AIM OF THE EXERCISE: Go through the material below, find each line with the word "AGND", and copy those lines.

DATA PROVIDED:
/---
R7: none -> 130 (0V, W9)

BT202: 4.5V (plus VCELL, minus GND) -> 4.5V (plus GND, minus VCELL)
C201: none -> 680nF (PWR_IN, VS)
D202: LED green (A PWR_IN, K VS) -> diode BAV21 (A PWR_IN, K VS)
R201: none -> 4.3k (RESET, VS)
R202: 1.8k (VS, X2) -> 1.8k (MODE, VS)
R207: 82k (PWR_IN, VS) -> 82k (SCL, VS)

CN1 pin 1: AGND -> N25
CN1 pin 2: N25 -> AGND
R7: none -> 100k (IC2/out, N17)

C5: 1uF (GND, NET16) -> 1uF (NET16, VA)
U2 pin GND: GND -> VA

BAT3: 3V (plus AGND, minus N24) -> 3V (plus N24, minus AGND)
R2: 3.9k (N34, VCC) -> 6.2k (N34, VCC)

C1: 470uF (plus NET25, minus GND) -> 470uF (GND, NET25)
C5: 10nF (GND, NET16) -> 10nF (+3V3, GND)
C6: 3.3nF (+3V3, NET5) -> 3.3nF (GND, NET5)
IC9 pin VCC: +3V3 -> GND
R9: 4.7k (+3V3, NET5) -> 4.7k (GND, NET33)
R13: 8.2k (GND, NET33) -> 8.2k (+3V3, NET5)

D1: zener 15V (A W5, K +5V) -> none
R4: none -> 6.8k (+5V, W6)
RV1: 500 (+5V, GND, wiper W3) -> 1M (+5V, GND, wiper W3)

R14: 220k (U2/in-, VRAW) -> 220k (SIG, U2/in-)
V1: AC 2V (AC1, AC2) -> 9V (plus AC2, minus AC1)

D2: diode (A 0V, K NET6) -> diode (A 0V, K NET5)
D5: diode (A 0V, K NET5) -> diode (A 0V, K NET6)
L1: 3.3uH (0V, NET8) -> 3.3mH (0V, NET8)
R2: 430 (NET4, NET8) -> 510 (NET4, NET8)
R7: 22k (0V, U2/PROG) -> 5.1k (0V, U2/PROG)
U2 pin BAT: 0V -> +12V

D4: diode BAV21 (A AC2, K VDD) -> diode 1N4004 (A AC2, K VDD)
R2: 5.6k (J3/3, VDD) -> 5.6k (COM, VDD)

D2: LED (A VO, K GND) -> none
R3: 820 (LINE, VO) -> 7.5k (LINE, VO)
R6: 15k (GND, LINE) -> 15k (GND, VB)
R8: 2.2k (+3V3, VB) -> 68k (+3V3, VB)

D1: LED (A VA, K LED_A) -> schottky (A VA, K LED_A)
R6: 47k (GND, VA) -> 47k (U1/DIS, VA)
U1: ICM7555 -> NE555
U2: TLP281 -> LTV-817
\---
OUTPUT FOR THIS EXERCISE:
CN1 pin 1: AGND -> N25
CN1 pin 2: N25 -> AGND
BAT3: 3V (plus AGND, minus N24) -> 3V (plus N24, minus AGND)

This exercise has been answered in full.